══ TASK MATERIAL

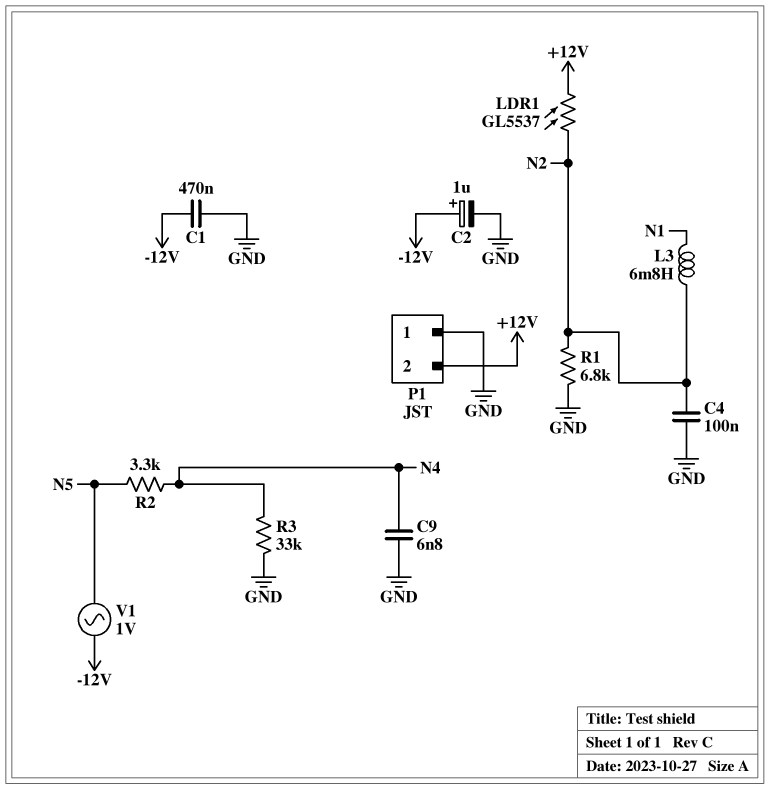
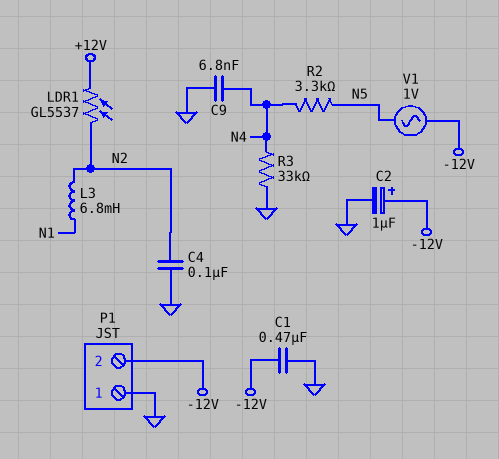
P1 pin 2: +12V -> -12V
R1: 6.8k (GND, N2) -> none

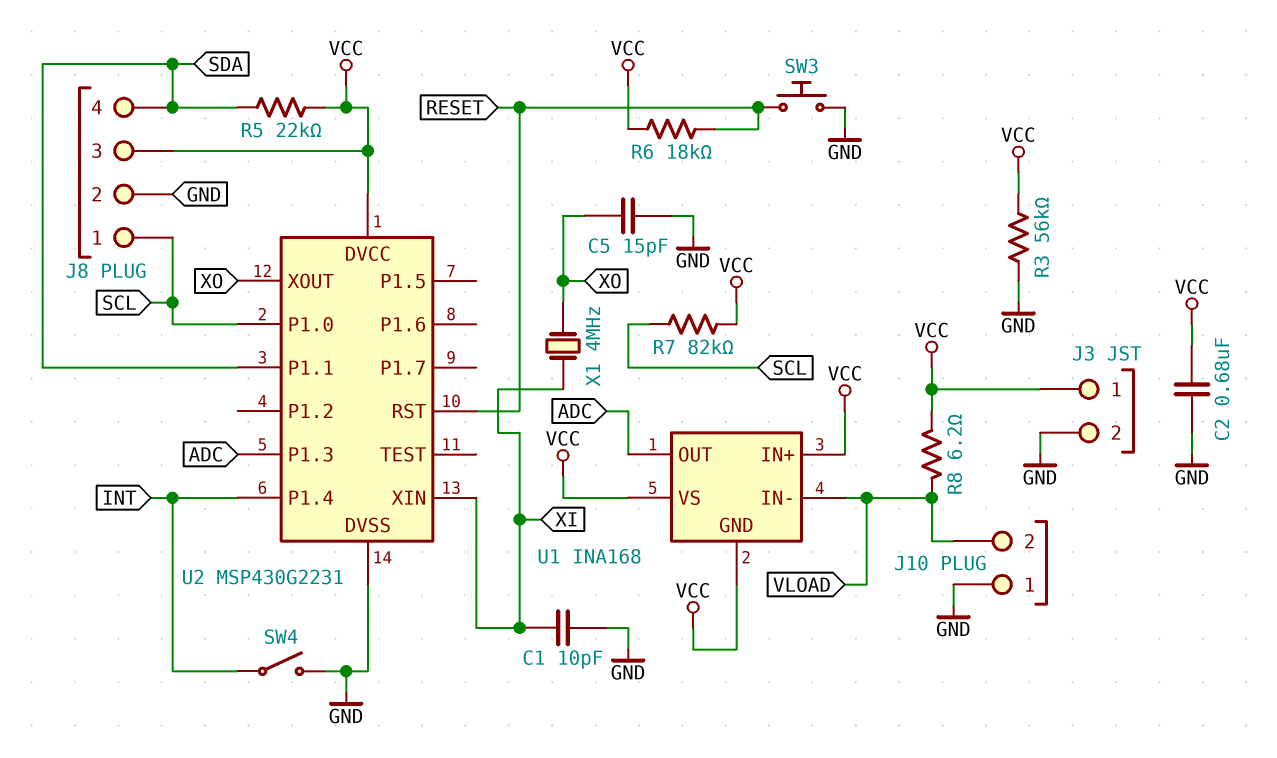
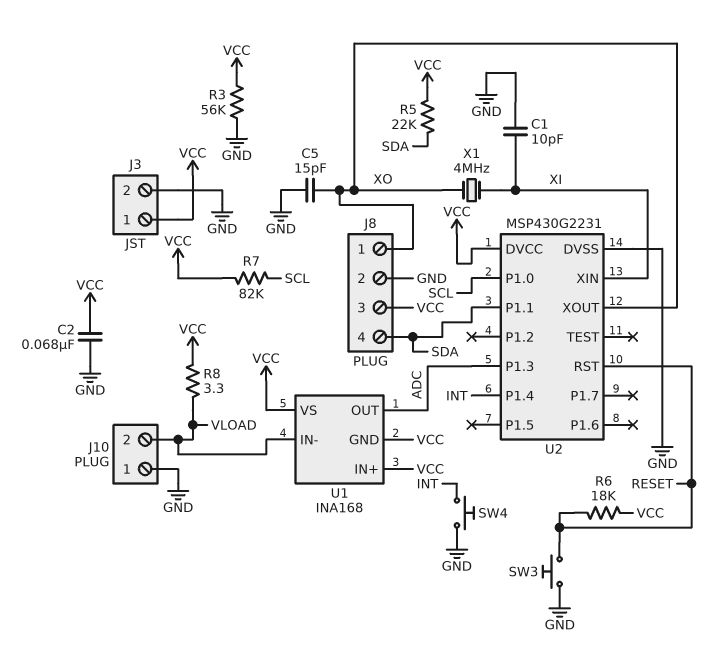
C2: 680nF (GND, VCC) -> 68nF (GND, VCC)
J8 pin 1: SCL -> XO
R8: 6.2 (VCC, VLOAD) -> 3.3 (VCC, VLOAD)
SW4: switch (GND, INT) -> button (GND, INT)

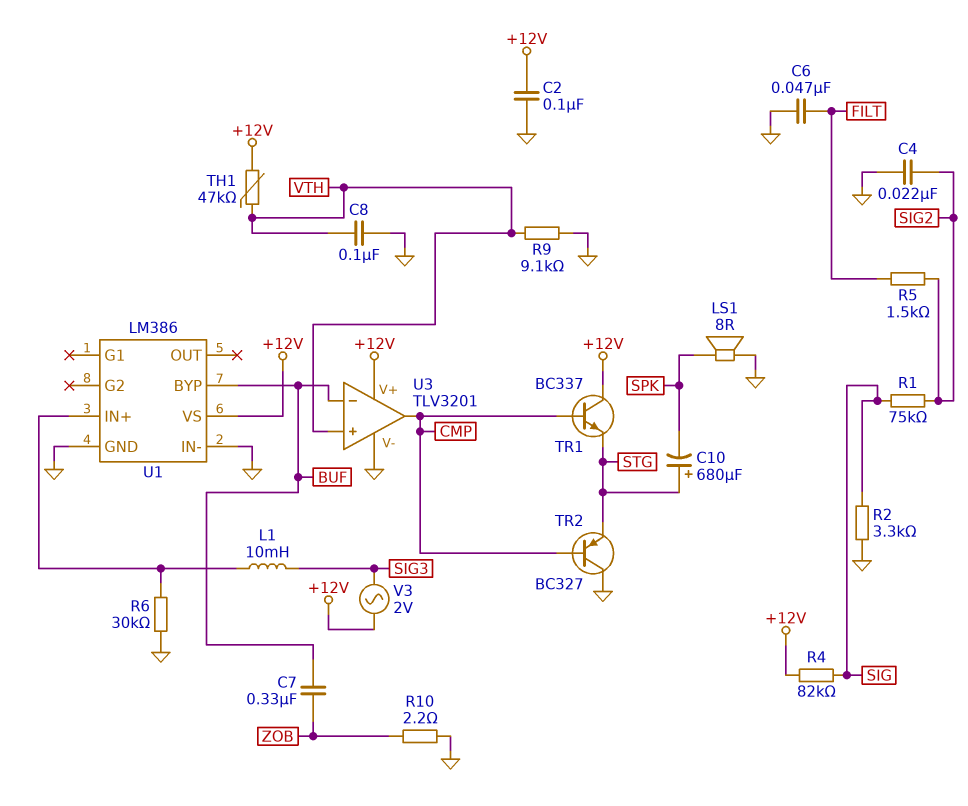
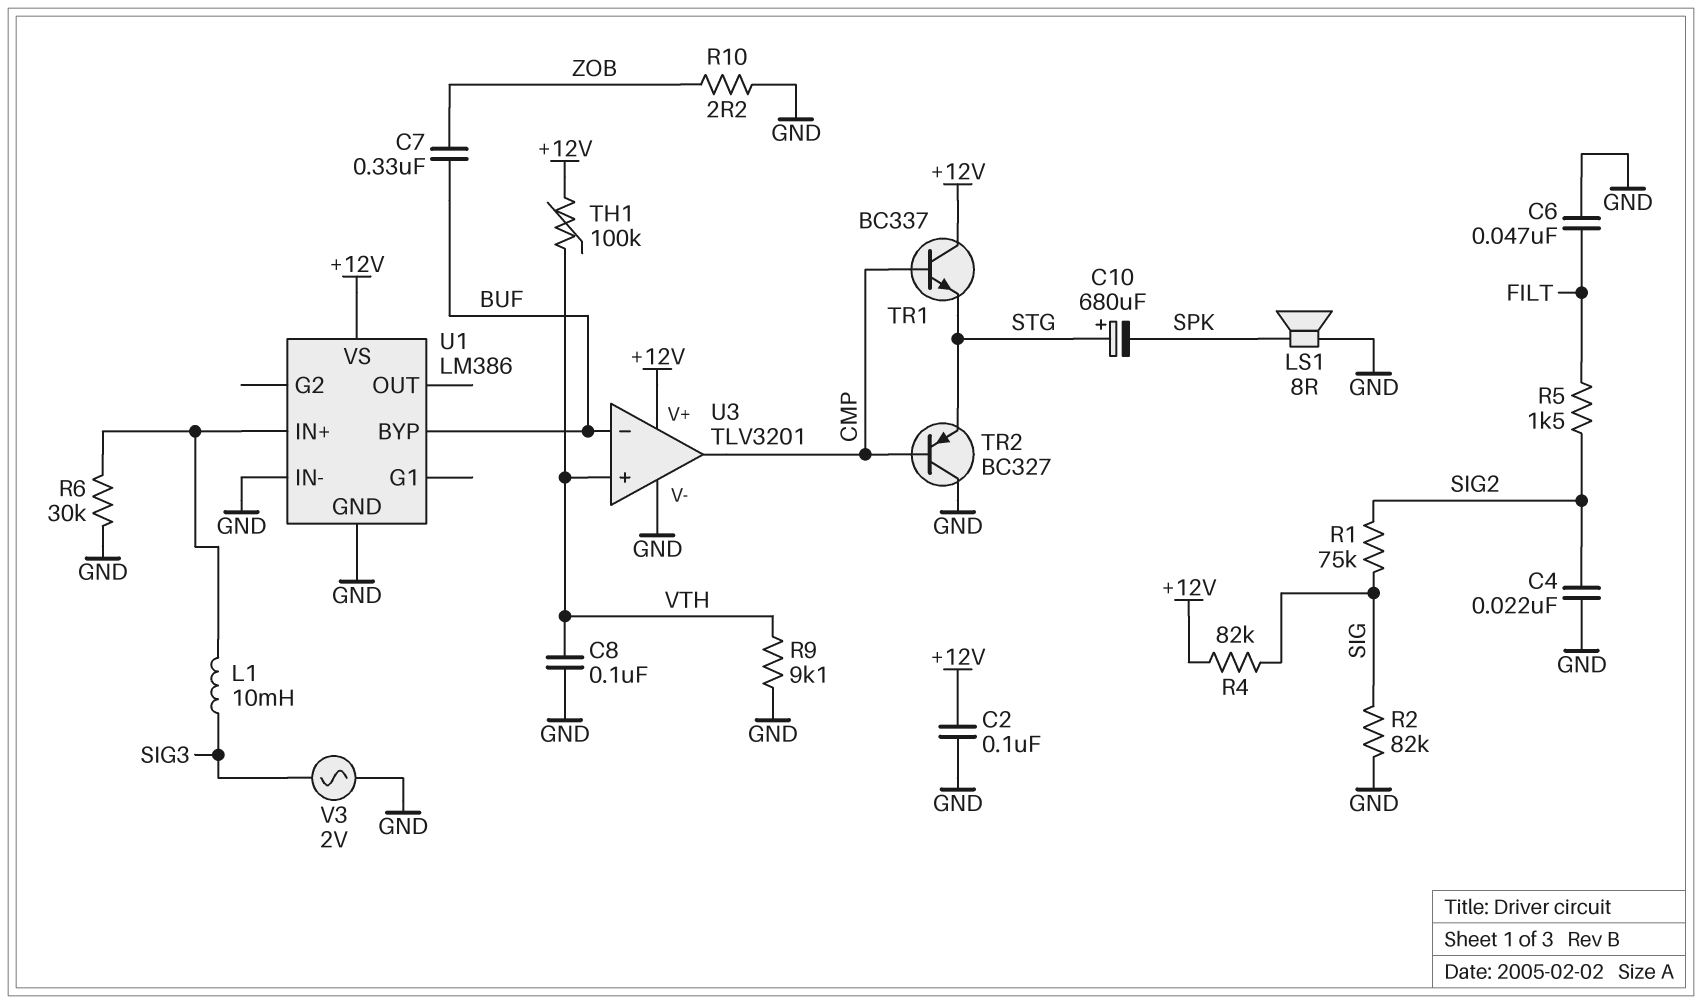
R2: 3.3k (GND, SIG) -> 82k (GND, SIG)
TH1: 47k (+12V, VTH) -> 100k (+12V, VTH)
V3: AC 2V (+12V, SIG3) -> AC 2V (GND, SIG3)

════

Your copy should hold only the lines running from the one that contains "J8 pin 1: SCL -> XO" through the final line of the data; transcribe them exactly, both ends included, and leave pictures out.

J8 pin 1: SCL -> XO
R8: 6.2 (VCC, VLOAD) -> 3.3 (VCC, VLOAD)
SW4: switch (GND, INT) -> button (GND, INT)

R2: 3.3k (GND, SIG) -> 82k (GND, SIG)
TH1: 47k (+12V, VTH) -> 100k (+12V, VTH)
V3: AC 2V (+12V, SIG3) -> AC 2V (GND, SIG3)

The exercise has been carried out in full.